Spatial object tracking data
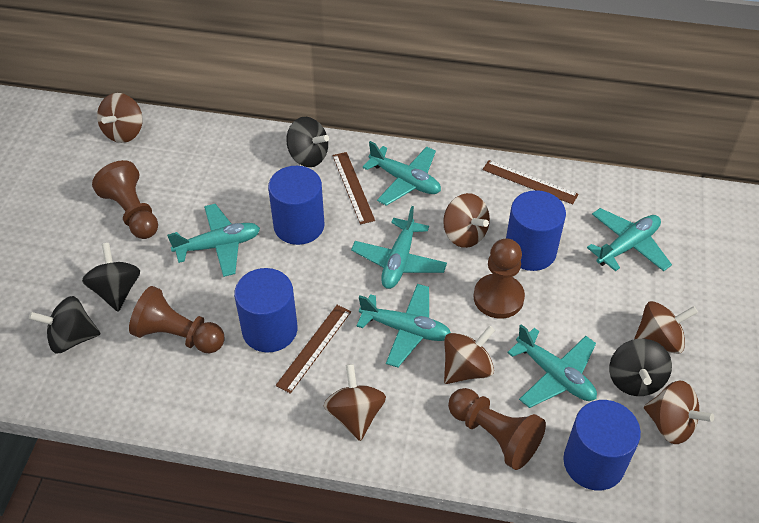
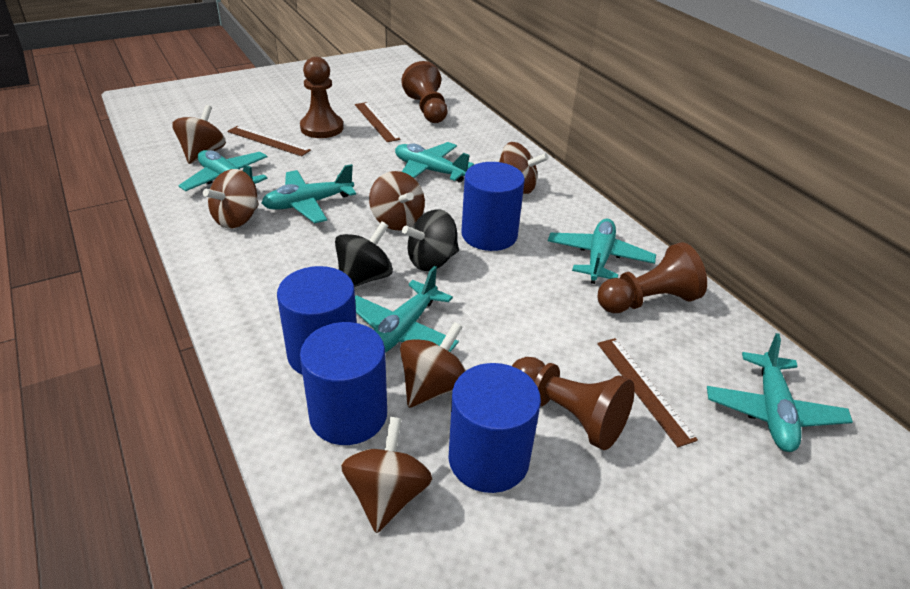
black spinning top: 4 -> 2

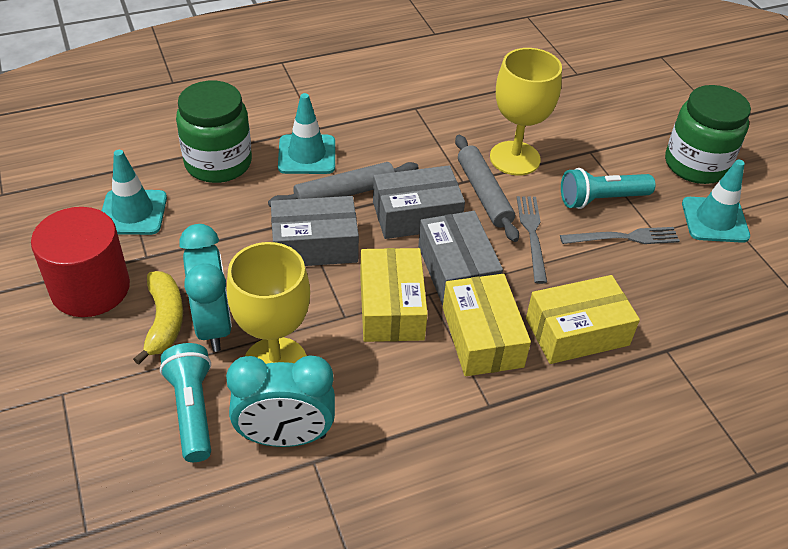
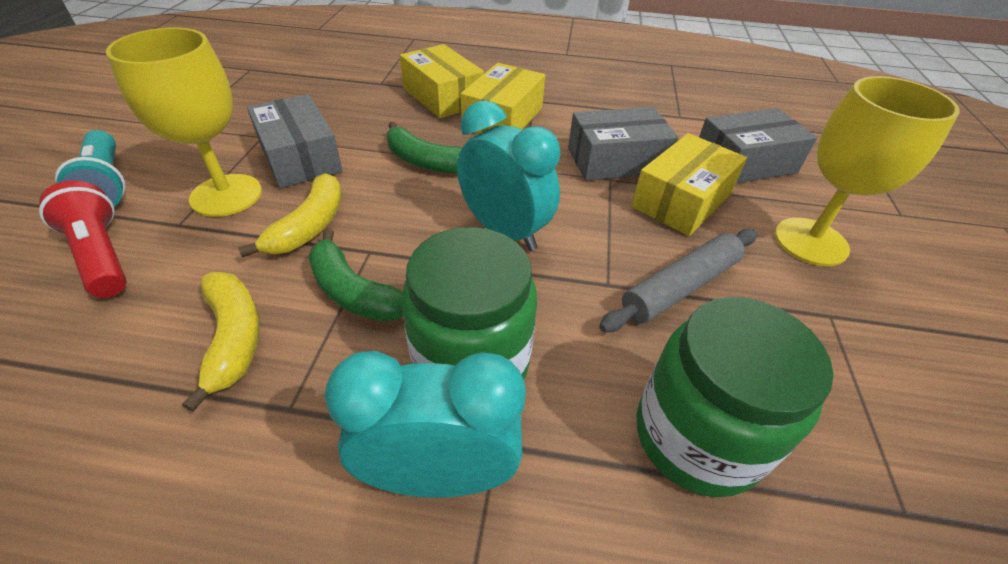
green banana: 0 -> 2
grey fork: 2 -> 0
grey rolling pin: 2 -> 1
red cylinder: 1 -> 0
red flashlight: 0 -> 1
turquoise flashlight: 2 -> 1
turquoise traffic cone: 3 -> 0
yellow banana: 1 -> 2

_Exercise requirements_.
Keep the pictures out, and write out the rest of the data above word for word.

_Finished task_.
black spinning top: 4 -> 2

green banana: 0 -> 2
grey fork: 2 -> 0
grey rolling pin: 2 -> 1
red cylinder: 1 -> 0
red flashlight: 0 -> 1
turquoise flashlight: 2 -> 1
turquoise traffic cone: 3 -> 0
yellow banana: 1 -> 2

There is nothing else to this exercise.